#### Data supplied ####

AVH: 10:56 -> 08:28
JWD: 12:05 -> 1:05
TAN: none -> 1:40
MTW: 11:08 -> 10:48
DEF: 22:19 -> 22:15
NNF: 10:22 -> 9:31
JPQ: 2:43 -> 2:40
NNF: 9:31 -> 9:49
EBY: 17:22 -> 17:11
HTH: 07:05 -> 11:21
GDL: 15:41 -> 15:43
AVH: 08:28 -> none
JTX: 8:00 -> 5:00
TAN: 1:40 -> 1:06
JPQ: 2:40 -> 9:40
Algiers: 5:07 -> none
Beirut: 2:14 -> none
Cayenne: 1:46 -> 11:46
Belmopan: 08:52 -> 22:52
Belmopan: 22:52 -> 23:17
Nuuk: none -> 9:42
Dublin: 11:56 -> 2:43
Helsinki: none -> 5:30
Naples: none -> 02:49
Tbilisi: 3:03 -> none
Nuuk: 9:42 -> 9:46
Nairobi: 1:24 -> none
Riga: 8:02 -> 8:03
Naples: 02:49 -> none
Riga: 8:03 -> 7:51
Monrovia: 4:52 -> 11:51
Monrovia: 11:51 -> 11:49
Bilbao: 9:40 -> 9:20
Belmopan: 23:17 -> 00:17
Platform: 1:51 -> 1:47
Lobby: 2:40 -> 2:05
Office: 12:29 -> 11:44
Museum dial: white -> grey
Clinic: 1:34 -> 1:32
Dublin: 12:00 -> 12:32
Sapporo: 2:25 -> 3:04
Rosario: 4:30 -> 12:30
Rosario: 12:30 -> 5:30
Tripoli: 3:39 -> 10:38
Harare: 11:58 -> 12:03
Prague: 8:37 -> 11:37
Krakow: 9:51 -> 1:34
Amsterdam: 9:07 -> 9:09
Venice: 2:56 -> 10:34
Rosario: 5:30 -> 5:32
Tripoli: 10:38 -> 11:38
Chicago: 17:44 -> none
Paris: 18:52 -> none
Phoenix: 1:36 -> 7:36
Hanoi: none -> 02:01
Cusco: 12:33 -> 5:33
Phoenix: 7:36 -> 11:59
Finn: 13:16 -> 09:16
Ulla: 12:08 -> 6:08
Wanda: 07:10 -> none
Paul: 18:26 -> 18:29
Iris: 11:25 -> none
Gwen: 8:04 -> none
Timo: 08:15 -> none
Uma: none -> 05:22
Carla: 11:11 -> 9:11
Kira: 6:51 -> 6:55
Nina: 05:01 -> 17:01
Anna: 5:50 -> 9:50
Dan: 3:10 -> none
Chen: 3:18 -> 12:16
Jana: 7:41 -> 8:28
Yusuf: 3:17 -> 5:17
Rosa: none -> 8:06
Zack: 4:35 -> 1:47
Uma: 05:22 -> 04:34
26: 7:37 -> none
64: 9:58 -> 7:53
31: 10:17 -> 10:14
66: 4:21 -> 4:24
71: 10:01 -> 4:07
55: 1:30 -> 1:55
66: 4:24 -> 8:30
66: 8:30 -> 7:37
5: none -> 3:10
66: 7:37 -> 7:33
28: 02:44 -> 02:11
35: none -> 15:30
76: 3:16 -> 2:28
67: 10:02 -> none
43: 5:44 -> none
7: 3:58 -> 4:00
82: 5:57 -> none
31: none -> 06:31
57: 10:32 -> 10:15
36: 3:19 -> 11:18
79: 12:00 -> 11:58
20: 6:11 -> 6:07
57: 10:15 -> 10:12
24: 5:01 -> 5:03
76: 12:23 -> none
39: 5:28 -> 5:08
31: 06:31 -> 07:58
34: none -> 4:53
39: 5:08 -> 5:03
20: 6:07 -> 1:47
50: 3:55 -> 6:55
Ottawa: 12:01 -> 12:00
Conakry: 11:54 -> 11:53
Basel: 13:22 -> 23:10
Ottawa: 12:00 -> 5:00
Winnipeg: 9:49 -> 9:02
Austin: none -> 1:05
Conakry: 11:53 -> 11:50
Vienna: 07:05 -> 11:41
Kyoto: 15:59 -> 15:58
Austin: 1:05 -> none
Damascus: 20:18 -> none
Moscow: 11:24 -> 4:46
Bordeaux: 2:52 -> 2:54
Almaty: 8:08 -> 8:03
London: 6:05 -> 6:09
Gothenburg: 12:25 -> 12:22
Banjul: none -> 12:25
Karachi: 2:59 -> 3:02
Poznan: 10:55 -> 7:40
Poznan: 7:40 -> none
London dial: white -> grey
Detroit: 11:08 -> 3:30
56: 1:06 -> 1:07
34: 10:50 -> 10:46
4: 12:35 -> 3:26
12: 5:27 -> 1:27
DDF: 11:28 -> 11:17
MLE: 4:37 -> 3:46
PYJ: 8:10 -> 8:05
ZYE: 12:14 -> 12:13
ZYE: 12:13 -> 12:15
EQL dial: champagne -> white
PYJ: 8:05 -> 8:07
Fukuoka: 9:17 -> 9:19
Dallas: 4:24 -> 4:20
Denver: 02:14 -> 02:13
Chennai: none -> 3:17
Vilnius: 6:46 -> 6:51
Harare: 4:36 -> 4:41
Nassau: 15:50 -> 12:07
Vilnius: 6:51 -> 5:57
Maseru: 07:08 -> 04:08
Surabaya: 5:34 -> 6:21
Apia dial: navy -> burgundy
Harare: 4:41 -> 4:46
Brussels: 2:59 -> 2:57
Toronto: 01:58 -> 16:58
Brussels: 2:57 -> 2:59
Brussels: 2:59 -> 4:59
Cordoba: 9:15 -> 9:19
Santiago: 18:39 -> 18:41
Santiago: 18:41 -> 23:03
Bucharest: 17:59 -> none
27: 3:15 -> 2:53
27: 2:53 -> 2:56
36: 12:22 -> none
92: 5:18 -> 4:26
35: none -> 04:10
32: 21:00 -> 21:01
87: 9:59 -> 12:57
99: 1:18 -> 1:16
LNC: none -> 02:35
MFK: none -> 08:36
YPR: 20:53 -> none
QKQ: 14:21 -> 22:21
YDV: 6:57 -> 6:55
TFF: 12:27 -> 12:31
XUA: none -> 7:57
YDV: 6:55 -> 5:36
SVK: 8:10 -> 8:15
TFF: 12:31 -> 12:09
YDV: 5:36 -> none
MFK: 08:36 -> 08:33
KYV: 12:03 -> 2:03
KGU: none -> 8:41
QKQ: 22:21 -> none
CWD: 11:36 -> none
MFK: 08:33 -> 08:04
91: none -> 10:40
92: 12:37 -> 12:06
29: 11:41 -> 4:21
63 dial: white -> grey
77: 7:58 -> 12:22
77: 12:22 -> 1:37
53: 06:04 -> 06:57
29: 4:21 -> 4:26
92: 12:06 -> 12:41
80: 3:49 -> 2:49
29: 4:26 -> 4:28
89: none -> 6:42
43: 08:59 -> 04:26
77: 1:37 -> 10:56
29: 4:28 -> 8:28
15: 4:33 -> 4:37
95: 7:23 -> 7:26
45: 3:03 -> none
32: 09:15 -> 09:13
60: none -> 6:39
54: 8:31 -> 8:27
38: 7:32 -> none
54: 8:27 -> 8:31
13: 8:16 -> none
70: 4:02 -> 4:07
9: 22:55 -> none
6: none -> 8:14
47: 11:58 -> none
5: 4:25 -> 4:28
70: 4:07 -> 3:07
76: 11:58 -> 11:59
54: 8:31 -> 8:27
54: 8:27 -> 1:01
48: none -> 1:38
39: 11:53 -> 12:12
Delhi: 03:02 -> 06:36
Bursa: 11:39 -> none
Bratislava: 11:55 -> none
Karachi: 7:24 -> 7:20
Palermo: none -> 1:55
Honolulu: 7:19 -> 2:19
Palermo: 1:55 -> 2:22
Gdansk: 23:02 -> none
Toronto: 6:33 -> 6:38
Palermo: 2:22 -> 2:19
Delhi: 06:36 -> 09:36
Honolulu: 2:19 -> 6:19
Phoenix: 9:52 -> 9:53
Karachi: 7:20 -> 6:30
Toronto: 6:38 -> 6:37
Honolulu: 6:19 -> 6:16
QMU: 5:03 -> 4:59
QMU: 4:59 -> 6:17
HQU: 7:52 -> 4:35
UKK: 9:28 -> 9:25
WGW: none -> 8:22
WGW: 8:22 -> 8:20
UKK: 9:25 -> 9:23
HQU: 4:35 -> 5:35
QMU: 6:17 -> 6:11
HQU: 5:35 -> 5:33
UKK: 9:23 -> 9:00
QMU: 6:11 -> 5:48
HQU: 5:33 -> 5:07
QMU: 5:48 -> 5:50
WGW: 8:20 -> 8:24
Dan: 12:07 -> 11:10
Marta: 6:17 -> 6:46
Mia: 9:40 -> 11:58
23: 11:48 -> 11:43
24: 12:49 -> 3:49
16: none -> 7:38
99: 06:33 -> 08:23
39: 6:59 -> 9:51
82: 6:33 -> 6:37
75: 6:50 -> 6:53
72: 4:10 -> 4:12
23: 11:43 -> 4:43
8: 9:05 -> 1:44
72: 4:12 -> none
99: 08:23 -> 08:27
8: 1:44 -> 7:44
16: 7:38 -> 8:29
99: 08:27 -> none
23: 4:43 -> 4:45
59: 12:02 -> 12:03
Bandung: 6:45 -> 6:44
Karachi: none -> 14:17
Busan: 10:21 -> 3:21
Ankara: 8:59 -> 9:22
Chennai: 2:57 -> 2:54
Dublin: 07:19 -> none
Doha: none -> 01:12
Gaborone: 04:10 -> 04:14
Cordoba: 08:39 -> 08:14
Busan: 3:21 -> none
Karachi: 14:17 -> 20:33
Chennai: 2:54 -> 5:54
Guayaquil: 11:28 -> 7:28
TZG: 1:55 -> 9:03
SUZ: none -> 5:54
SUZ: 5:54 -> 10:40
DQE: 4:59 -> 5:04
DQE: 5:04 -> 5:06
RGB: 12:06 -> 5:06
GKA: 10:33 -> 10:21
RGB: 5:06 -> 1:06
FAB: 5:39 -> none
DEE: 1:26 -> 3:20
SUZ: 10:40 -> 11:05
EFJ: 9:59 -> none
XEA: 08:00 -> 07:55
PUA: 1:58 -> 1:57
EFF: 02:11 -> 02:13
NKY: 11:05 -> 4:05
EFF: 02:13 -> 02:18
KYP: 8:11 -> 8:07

####

■ **Your goal**
Copy out the entries above word for word, covering the stretch from the first entry through the line containing "JPQ: 2:40 -> 9:40", with both of those lines included.

■ **Output below**
AVH: 10:56 -> 08:28
JWD: 12:05 -> 1:05
TAN: none -> 1:40
MTW: 11:08 -> 10:48
DEF: 22:19 -> 22:15
NNF: 10:22 -> 9:31
JPQ: 2:43 -> 2:40
NNF: 9:31 -> 9:49
EBY: 17:22 -> 17:11
HTH: 07:05 -> 11:21
GDL: 15:41 -> 15:43
AVH: 08:28 -> none
JTX: 8:00 -> 5:00
TAN: 1:40 -> 1:06
JPQ: 2:40 -> 9:40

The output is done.